→ Task statement
The response should hold every record from the listing that follows, verbatim, and no pictures.

→ Data for this exercise
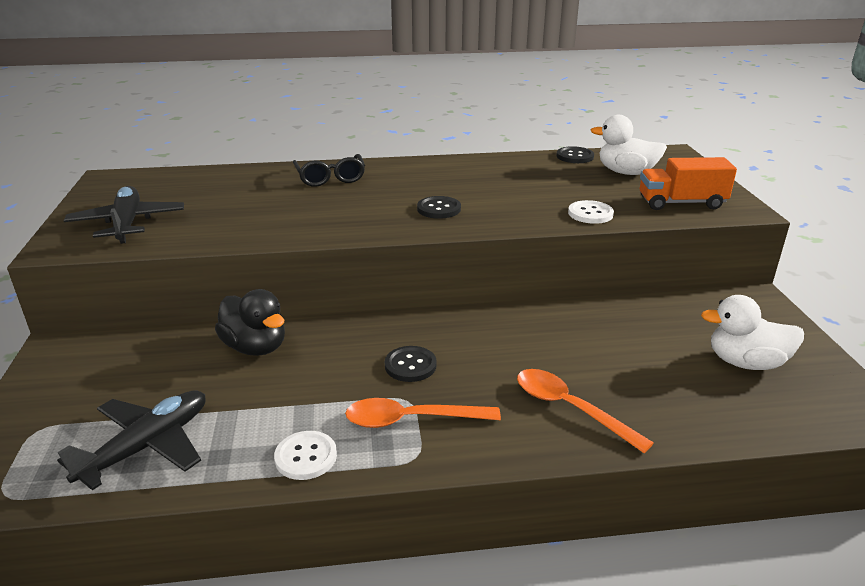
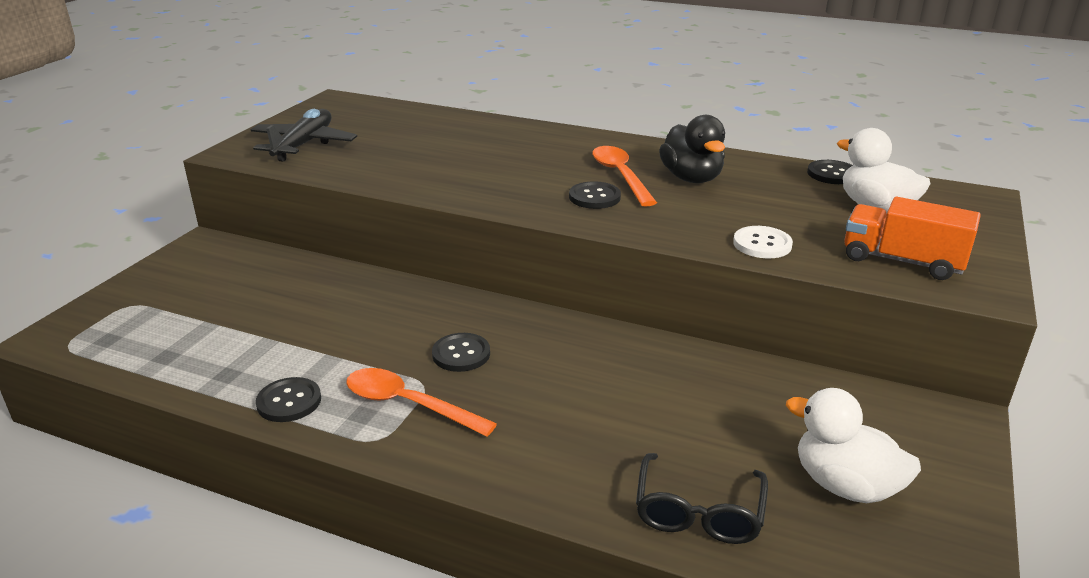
camera: 30 degrees right, 0 degrees up
black plane [57,390,206,490] -> none
black duck [215,289,285,356] -> black duck moved to [659,115,725,183]
white button [274,431,337,480] -> black button [256,377,321,422]
black glasses [293,154,365,187] -> black glasses moved to [636,453,768,544]
orange spoon [517,369,654,453] -> orange spoon moved to [592,146,657,207]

→ Exercise solution
camera: 30 degrees right, 0 degrees up
black plane [57,390,206,490] -> none
black duck [215,289,285,356] -> black duck moved to [659,115,725,183]
white button [274,431,337,480] -> black button [256,377,321,422]
black glasses [293,154,365,187] -> black glasses moved to [636,453,768,544]
orange spoon [517,369,654,453] -> orange spoon moved to [592,146,657,207]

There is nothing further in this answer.